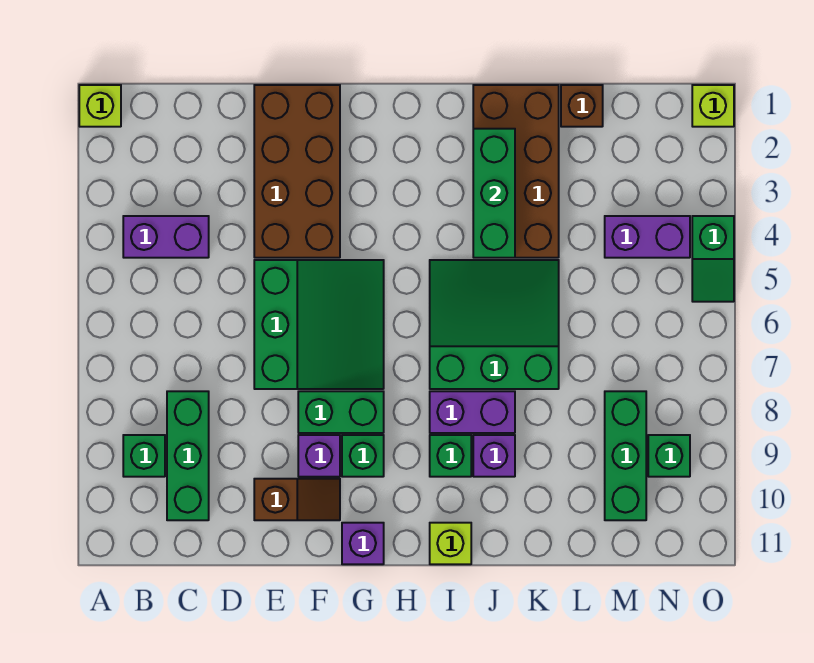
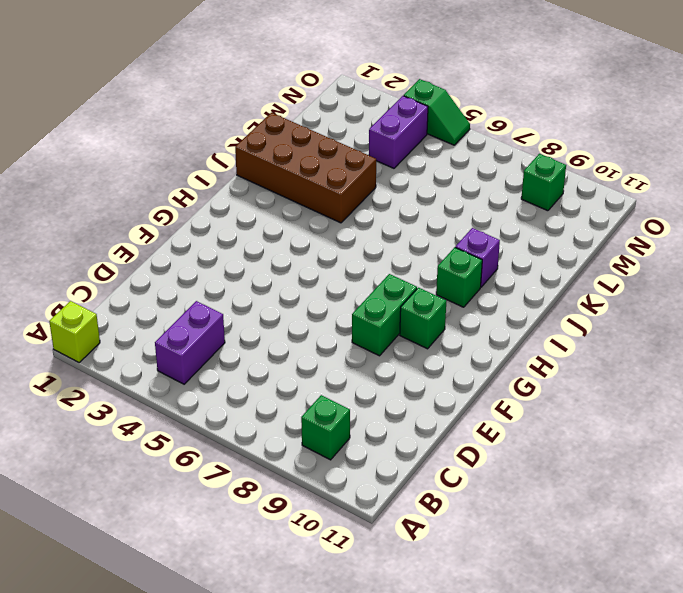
none -> green 1x3 brick [167,391,209,520]
none -> brown 2x4 brick [254,85,340,258]
none -> green 3x3 slope [254,260,384,389]

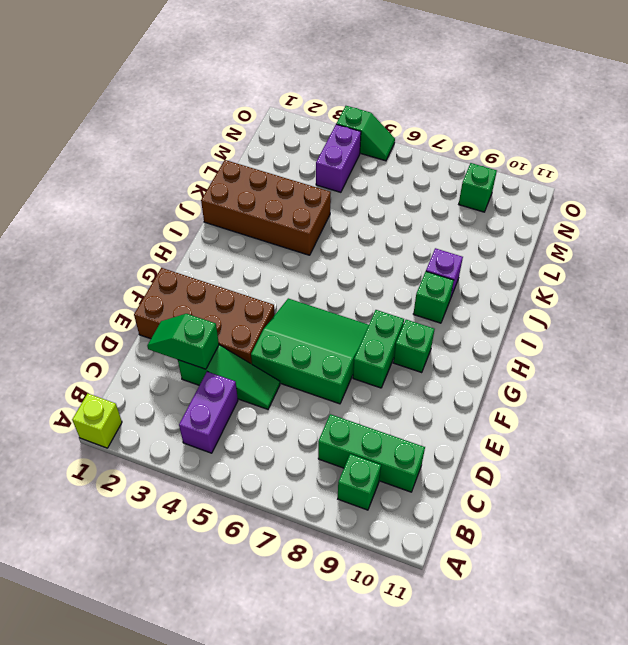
green 1x2 slope [147,314,219,369] -> none
green 1x3 slope [178,345,280,409] -> none
none -> brown 1x2 slope [254,479,340,520]
none -> purple 1x1 brick [298,435,340,477]
none -> purple 1x1 brick [342,523,384,564]

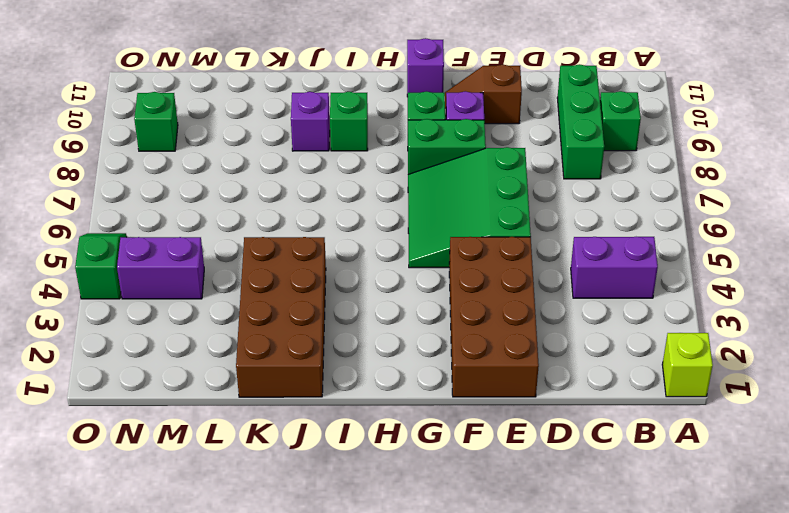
none -> green 3x3 slope [430,260,559,389]
none -> purple 1x2 brick [430,391,515,433]
none -> lime 1x1 brick [430,523,471,564]

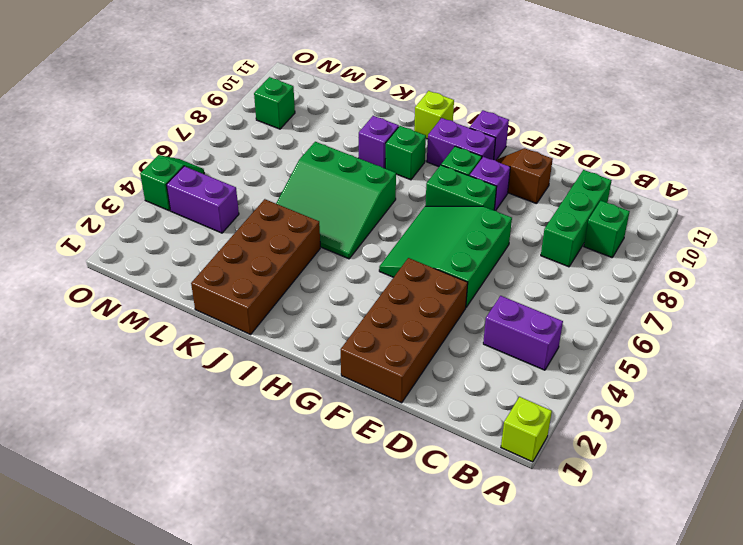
purple 1x2 brick [427,118,496,166] -> purple 1x2 brick moved to [430,391,515,433]
none -> brown 1x1 brick [561,85,603,127]
none -> green 1x3 brick [605,391,646,520]
none -> lime 1x1 brick [692,85,734,127]

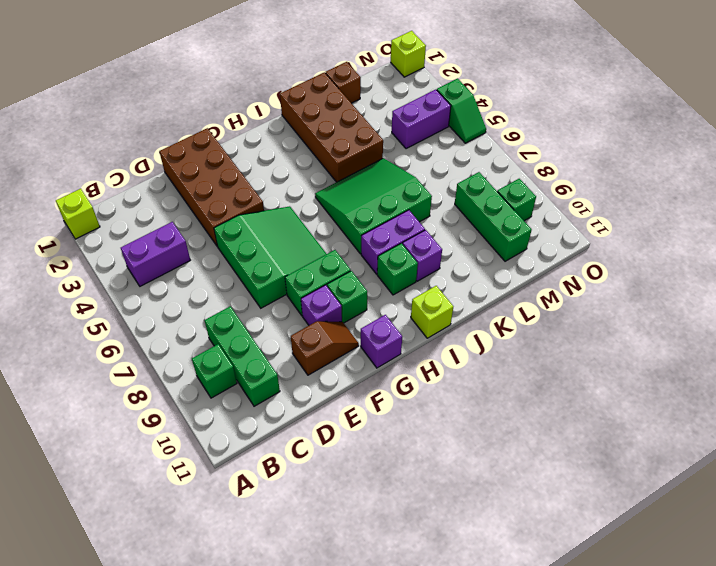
none -> green 1x3 brick [473,129,515,258]

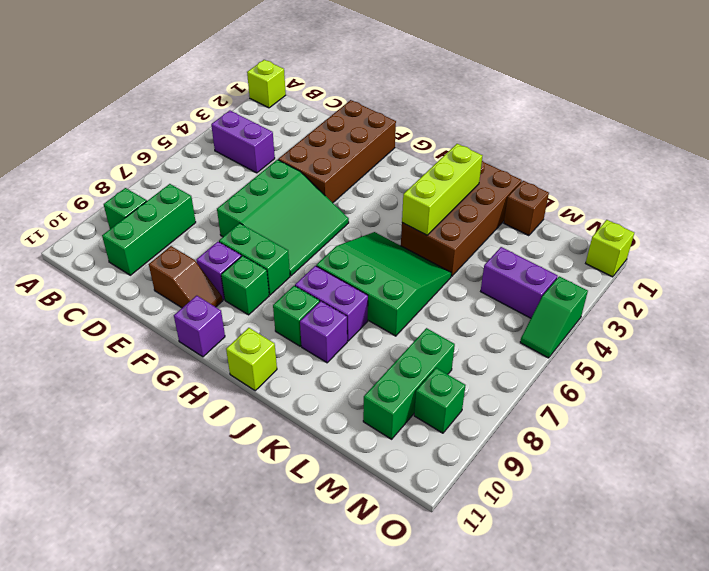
lime 1x3 brick [402,144,482,235] -> green 1x3 brick [473,129,515,258]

» **THE PROBLEM**: Restate the entries above word for word, keeping pictures out of the copy.

» **RESULT OF THE EXERCISE**:
none -> green 1x3 brick [167,391,209,520]
none -> brown 2x4 brick [254,85,340,258]
none -> green 3x3 slope [254,260,384,389]

green 1x2 slope [147,314,219,369] -> none
green 1x3 slope [178,345,280,409] -> none
none -> brown 1x2 slope [254,479,340,520]
none -> purple 1x1 brick [298,435,340,477]
none -> purple 1x1 brick [342,523,384,564]

none -> green 3x3 slope [430,260,559,389]
none -> purple 1x2 brick [430,391,515,433]
none -> lime 1x1 brick [430,523,471,564]

purple 1x2 brick [427,118,496,166] -> purple 1x2 brick moved to [430,391,515,433]
none -> brown 1x1 brick [561,85,603,127]
none -> green 1x3 brick [605,391,646,520]
none -> lime 1x1 brick [692,85,734,127]

none -> green 1x3 brick [473,129,515,258]

lime 1x3 brick [402,144,482,235] -> green 1x3 brick [473,129,515,258]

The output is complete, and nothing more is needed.